- Record excerpts
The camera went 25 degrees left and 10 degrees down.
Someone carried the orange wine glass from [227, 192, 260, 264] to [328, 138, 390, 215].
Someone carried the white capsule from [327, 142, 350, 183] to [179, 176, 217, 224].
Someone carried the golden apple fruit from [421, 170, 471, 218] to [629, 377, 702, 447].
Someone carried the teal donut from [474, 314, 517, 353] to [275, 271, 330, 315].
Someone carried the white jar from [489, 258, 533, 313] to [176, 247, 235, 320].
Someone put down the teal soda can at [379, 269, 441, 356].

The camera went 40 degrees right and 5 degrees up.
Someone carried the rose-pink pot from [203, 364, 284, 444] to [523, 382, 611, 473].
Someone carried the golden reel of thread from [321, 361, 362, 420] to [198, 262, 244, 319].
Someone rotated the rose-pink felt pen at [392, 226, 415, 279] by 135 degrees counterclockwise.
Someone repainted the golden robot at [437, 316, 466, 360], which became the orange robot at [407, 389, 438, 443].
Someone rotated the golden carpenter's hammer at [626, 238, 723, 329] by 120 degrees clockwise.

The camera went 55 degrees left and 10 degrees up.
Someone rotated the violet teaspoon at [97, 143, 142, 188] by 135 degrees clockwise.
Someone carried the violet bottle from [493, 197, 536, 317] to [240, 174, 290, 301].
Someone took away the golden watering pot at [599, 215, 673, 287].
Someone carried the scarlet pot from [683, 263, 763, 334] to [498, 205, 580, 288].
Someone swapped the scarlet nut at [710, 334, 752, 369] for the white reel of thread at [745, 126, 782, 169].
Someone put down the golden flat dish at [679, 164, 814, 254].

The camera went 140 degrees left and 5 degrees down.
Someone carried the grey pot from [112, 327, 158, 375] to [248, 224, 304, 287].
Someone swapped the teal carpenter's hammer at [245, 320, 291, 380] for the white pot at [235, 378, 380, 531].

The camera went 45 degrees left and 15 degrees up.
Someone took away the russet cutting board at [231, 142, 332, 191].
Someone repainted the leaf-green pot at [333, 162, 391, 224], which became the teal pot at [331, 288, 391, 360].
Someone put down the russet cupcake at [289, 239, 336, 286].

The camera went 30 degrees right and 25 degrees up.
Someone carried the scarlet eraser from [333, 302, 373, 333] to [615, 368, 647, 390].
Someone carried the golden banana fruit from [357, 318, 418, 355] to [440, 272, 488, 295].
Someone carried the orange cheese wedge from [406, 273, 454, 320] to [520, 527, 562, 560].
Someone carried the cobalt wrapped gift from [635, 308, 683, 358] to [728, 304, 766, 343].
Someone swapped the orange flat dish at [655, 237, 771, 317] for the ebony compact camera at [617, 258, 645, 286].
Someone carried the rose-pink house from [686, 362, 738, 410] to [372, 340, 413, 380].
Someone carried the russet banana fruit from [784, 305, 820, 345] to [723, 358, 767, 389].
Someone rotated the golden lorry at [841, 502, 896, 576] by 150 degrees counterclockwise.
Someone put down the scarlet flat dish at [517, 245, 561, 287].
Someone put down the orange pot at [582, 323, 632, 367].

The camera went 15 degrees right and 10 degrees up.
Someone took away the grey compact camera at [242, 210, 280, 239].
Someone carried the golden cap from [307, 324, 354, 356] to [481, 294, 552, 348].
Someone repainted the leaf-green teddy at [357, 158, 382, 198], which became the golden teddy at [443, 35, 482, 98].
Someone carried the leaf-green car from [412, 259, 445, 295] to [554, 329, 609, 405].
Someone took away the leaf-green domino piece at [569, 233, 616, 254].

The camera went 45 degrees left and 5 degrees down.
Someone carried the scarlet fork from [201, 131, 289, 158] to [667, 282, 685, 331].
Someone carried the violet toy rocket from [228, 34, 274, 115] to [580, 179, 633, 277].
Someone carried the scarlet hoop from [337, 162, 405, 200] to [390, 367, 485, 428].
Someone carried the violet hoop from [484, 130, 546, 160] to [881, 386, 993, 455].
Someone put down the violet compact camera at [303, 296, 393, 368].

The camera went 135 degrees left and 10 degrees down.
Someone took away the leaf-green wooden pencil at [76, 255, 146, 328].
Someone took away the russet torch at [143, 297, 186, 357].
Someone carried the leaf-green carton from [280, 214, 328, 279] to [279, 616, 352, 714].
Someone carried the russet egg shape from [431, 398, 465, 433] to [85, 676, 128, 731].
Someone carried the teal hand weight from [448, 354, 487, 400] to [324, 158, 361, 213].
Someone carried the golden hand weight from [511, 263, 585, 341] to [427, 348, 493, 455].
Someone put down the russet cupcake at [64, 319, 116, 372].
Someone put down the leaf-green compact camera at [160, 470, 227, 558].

- Work task
Without leaving anything out, repeat the data exactly.

- Worked solution
The camera went 25 degrees left and 10 degrees down.
Someone carried the orange wine glass from [227, 192, 260, 264] to [328, 138, 390, 215].
Someone carried the white capsule from [327, 142, 350, 183] to [179, 176, 217, 224].
Someone carried the golden apple fruit from [421, 170, 471, 218] to [629, 377, 702, 447].
Someone carried the teal donut from [474, 314, 517, 353] to [275, 271, 330, 315].
Someone carried the white jar from [489, 258, 533, 313] to [176, 247, 235, 320].
Someone put down the teal soda can at [379, 269, 441, 356].

The camera went 40 degrees right and 5 degrees up.
Someone carried the rose-pink pot from [203, 364, 284, 444] to [523, 382, 611, 473].
Someone carried the golden reel of thread from [321, 361, 362, 420] to [198, 262, 244, 319].
Someone rotated the rose-pink felt pen at [392, 226, 415, 279] by 135 degrees counterclockwise.
Someone repainted the golden robot at [437, 316, 466, 360], which became the orange robot at [407, 389, 438, 443].
Someone rotated the golden carpenter's hammer at [626, 238, 723, 329] by 120 degrees clockwise.

The camera went 55 degrees left and 10 degrees up.
Someone rotated the violet teaspoon at [97, 143, 142, 188] by 135 degrees clockwise.
Someone carried the violet bottle from [493, 197, 536, 317] to [240, 174, 290, 301].
Someone took away the golden watering pot at [599, 215, 673, 287].
Someone carried the scarlet pot from [683, 263, 763, 334] to [498, 205, 580, 288].
Someone swapped the scarlet nut at [710, 334, 752, 369] for the white reel of thread at [745, 126, 782, 169].
Someone put down the golden flat dish at [679, 164, 814, 254].

The camera went 140 degrees left and 5 degrees down.
Someone carried the grey pot from [112, 327, 158, 375] to [248, 224, 304, 287].
Someone swapped the teal carpenter's hammer at [245, 320, 291, 380] for the white pot at [235, 378, 380, 531].

The camera went 45 degrees left and 15 degrees up.
Someone took away the russet cutting board at [231, 142, 332, 191].
Someone repainted the leaf-green pot at [333, 162, 391, 224], which became the teal pot at [331, 288, 391, 360].
Someone put down the russet cupcake at [289, 239, 336, 286].

The camera went 30 degrees right and 25 degrees up.
Someone carried the scarlet eraser from [333, 302, 373, 333] to [615, 368, 647, 390].
Someone carried the golden banana fruit from [357, 318, 418, 355] to [440, 272, 488, 295].
Someone carried the orange cheese wedge from [406, 273, 454, 320] to [520, 527, 562, 560].
Someone carried the cobalt wrapped gift from [635, 308, 683, 358] to [728, 304, 766, 343].
Someone swapped the orange flat dish at [655, 237, 771, 317] for the ebony compact camera at [617, 258, 645, 286].
Someone carried the rose-pink house from [686, 362, 738, 410] to [372, 340, 413, 380].
Someone carried the russet banana fruit from [784, 305, 820, 345] to [723, 358, 767, 389].
Someone rotated the golden lorry at [841, 502, 896, 576] by 150 degrees counterclockwise.
Someone put down the scarlet flat dish at [517, 245, 561, 287].
Someone put down the orange pot at [582, 323, 632, 367].

The camera went 15 degrees right and 10 degrees up.
Someone took away the grey compact camera at [242, 210, 280, 239].
Someone carried the golden cap from [307, 324, 354, 356] to [481, 294, 552, 348].
Someone repainted the leaf-green teddy at [357, 158, 382, 198], which became the golden teddy at [443, 35, 482, 98].
Someone carried the leaf-green car from [412, 259, 445, 295] to [554, 329, 609, 405].
Someone took away the leaf-green domino piece at [569, 233, 616, 254].

The camera went 45 degrees left and 5 degrees down.
Someone carried the scarlet fork from [201, 131, 289, 158] to [667, 282, 685, 331].
Someone carried the violet toy rocket from [228, 34, 274, 115] to [580, 179, 633, 277].
Someone carried the scarlet hoop from [337, 162, 405, 200] to [390, 367, 485, 428].
Someone carried the violet hoop from [484, 130, 546, 160] to [881, 386, 993, 455].
Someone put down the violet compact camera at [303, 296, 393, 368].

The camera went 135 degrees left and 10 degrees down.
Someone took away the leaf-green wooden pencil at [76, 255, 146, 328].
Someone took away the russet torch at [143, 297, 186, 357].
Someone carried the leaf-green carton from [280, 214, 328, 279] to [279, 616, 352, 714].
Someone carried the russet egg shape from [431, 398, 465, 433] to [85, 676, 128, 731].
Someone carried the teal hand weight from [448, 354, 487, 400] to [324, 158, 361, 213].
Someone carried the golden hand weight from [511, 263, 585, 341] to [427, 348, 493, 455].
Someone put down the russet cupcake at [64, 319, 116, 372].
Someone put down the leaf-green compact camera at [160, 470, 227, 558].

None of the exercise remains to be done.